## EXERCISE GOAL:
Put the lines of the records running from the line containing "Does point (143, 180)" up to and including the line containing "Locate an element on the screen. The" into a JSON list of strings, one string per line, omitting blank lines.

Spatial grounding records:
++++

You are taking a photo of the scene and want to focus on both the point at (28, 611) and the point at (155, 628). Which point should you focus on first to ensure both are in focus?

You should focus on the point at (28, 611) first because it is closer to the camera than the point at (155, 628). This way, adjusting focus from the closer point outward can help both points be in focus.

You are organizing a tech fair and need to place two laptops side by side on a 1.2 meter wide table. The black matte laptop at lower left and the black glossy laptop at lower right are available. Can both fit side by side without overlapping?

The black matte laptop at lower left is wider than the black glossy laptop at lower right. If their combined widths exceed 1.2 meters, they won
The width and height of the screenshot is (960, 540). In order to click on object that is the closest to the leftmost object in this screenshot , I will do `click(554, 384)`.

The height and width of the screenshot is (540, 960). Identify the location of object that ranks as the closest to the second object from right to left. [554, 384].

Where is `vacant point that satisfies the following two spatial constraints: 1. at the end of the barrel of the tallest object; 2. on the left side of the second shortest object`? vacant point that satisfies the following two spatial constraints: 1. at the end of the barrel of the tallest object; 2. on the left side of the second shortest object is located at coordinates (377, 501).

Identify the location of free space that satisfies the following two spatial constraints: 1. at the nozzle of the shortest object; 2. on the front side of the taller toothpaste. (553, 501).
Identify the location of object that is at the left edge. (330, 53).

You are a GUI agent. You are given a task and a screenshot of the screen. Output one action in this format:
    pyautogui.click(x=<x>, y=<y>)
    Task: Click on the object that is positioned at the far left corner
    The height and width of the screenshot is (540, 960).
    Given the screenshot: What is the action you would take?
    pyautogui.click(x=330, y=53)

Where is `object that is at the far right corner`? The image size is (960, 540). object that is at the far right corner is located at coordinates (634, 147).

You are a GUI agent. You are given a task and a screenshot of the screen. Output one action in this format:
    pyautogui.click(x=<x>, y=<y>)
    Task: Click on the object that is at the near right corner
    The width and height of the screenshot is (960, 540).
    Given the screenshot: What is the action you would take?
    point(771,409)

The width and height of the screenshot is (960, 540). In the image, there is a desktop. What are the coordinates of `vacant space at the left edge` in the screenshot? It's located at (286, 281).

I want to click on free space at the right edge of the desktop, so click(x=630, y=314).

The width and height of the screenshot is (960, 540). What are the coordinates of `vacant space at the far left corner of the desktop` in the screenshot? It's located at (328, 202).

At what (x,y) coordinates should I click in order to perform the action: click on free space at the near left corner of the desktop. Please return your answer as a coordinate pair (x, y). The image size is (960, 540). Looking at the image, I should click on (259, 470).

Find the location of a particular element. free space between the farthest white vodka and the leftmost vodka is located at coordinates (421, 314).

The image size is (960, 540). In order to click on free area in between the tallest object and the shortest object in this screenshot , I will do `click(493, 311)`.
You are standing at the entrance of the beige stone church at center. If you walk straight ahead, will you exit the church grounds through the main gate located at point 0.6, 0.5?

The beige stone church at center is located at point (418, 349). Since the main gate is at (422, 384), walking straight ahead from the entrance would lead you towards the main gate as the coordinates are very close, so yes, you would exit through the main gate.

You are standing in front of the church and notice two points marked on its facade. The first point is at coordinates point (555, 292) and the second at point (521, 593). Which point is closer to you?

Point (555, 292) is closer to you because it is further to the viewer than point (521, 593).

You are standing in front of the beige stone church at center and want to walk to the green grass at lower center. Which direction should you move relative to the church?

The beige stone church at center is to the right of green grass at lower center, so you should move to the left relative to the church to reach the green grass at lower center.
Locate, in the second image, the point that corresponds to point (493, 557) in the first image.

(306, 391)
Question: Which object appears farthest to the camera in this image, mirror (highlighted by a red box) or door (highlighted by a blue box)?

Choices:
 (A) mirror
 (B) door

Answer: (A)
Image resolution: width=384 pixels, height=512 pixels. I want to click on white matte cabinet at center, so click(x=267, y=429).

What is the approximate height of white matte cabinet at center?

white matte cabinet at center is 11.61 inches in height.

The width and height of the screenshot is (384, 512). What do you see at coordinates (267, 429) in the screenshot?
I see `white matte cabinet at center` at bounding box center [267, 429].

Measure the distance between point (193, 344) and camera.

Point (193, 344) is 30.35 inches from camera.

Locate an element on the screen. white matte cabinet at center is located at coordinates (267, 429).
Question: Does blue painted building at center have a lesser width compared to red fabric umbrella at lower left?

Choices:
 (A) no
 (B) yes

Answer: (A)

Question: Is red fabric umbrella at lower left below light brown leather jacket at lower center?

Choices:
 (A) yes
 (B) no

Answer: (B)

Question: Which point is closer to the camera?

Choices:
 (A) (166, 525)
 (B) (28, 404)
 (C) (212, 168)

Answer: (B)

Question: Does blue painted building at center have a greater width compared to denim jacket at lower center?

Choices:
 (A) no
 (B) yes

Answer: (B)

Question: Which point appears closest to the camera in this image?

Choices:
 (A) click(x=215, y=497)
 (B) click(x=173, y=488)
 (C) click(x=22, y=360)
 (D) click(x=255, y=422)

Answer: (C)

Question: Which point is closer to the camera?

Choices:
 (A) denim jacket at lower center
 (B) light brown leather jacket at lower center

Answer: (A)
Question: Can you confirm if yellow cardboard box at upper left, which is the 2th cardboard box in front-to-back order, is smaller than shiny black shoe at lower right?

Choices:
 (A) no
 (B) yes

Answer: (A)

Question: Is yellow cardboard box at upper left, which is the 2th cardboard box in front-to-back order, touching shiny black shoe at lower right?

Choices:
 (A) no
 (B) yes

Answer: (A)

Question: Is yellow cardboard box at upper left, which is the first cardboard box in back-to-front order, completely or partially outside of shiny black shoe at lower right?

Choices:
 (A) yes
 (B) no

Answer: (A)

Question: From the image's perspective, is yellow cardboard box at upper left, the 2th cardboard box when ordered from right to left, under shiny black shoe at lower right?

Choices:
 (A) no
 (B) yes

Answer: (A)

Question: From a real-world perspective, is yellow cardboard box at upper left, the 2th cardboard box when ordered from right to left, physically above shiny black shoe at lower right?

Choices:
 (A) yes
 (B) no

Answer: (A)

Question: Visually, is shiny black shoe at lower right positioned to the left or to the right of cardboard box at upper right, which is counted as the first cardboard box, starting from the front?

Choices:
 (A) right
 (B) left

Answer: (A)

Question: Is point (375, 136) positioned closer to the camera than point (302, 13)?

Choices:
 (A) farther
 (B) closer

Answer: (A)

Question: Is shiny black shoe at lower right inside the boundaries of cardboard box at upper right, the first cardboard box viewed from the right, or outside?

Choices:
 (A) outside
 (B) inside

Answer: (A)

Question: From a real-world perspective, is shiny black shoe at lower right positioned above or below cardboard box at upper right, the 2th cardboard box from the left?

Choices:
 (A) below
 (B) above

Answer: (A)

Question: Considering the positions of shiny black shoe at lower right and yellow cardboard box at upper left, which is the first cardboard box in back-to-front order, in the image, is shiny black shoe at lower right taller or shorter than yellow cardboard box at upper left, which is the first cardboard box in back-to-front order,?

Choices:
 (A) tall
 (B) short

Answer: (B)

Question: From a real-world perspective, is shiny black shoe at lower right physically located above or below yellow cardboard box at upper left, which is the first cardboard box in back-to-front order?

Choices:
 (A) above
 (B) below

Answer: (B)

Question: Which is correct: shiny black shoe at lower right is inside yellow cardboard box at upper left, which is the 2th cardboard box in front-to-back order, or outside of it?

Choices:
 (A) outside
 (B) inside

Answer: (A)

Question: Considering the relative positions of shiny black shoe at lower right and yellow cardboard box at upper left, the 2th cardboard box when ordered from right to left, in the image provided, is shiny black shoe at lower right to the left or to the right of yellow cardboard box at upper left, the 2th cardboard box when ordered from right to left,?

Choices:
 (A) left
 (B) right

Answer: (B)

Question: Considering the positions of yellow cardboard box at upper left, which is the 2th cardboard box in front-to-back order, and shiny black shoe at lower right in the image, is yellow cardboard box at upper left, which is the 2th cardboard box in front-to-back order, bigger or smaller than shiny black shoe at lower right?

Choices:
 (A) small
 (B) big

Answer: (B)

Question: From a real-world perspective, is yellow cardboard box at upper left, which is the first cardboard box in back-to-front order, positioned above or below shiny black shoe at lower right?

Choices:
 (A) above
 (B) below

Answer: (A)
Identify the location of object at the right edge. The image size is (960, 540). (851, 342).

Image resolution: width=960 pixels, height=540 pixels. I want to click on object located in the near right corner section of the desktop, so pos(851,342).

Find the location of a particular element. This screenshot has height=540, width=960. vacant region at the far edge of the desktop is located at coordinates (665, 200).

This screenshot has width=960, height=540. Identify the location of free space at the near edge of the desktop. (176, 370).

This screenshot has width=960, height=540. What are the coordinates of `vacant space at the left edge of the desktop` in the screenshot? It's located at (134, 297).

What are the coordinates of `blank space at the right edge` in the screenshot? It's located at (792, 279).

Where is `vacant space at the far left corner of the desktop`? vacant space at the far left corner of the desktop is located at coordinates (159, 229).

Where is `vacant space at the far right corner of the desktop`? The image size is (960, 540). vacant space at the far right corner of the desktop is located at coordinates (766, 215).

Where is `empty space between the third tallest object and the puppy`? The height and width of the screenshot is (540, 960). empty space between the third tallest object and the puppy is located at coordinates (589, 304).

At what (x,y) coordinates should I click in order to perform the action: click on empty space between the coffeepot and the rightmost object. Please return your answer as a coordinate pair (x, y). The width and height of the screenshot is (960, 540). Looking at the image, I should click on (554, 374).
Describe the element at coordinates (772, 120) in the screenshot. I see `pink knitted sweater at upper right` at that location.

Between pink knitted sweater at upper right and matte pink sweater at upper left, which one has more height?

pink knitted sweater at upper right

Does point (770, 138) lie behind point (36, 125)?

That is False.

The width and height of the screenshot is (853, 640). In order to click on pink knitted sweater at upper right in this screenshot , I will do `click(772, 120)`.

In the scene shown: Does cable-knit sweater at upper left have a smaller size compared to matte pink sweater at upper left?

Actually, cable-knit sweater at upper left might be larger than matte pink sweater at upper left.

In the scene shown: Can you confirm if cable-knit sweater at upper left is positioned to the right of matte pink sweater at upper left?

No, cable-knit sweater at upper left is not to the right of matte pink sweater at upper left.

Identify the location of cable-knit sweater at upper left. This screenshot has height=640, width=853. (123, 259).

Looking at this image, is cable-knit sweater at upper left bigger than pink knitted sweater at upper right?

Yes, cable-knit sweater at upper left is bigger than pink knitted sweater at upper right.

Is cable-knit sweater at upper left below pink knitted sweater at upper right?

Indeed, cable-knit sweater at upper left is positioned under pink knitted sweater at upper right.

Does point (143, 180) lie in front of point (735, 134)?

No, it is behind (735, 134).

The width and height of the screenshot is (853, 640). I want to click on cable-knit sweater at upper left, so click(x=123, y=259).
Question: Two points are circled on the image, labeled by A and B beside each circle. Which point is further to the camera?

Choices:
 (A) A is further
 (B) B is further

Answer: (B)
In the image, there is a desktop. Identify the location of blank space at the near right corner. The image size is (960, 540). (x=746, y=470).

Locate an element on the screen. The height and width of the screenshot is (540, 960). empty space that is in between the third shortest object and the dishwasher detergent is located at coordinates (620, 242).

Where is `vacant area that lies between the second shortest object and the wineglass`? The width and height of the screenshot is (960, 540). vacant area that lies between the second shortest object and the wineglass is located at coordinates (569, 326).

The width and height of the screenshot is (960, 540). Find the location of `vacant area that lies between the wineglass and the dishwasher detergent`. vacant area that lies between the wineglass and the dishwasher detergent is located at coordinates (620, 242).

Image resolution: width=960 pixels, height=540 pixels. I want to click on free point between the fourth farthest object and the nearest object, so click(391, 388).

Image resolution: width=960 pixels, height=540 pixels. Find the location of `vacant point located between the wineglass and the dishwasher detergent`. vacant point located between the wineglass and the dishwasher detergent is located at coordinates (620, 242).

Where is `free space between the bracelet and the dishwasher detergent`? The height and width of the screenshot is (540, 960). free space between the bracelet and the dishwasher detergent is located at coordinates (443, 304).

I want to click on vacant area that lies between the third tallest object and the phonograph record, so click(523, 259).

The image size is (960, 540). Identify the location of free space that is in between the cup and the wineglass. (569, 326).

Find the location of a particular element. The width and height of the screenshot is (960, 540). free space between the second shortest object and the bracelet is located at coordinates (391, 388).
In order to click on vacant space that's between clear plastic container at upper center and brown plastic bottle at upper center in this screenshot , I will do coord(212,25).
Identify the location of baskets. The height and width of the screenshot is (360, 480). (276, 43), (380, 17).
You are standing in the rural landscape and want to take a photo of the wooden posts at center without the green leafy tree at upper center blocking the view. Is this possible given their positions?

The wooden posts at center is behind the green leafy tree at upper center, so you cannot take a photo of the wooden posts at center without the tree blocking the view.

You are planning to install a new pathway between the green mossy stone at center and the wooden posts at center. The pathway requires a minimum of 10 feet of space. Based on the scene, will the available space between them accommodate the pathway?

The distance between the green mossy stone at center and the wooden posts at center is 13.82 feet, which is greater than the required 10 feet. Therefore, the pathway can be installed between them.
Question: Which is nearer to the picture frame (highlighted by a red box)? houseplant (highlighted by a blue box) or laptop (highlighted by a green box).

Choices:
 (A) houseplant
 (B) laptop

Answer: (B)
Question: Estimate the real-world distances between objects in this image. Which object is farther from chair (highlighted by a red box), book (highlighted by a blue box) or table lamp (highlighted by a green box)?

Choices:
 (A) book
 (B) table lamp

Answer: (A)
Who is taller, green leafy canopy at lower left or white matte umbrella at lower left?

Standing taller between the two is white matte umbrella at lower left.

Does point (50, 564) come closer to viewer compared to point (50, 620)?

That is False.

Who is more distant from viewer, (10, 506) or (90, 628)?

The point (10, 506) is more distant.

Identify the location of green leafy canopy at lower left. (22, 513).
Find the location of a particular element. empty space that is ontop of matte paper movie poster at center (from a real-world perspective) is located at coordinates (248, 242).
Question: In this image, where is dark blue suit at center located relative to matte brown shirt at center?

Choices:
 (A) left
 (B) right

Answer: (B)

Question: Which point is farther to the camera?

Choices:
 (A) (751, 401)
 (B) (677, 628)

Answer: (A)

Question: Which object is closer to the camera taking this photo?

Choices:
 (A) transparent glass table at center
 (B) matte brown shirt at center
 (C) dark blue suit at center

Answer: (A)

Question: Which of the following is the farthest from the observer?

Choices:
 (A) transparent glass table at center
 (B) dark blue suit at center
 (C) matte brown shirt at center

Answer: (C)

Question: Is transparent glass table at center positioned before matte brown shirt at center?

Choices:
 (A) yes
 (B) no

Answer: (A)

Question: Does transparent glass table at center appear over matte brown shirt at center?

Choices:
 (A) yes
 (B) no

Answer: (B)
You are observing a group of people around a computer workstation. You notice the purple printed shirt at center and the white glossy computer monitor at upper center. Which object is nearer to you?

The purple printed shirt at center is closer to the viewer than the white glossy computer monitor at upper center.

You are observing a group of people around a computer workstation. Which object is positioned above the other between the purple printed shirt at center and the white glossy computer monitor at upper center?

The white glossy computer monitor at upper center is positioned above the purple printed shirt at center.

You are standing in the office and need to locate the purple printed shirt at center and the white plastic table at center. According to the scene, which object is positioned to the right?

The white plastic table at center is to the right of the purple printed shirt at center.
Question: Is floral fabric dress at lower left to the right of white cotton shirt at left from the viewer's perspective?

++++

## ANSWER SPACE:
[
  "Does point (143, 180) lie in front of point (735, 134)?",
  "No, it is behind (735, 134).",
  "The width and height of the screenshot is (853, 640). I want to click on cable-knit sweater at upper left, so click(x=123, y=259).",
  "Question: Two points are circled on the image, labeled by A and B beside each circle. Which point is further to the camera?",
  "Choices:",
  " (A) A is further",
  " (B) B is further",
  "Answer: (B)",
  "In the image, there is a desktop. Identify the location of blank space at the near right corner. The image size is (960, 540). (x=746, y=470).",
  "Locate an element on the screen. The height and width of the screenshot is (540, 960). empty space that is in between the third shortest object and the dishwasher detergent is located at coordinates (620, 242)."
]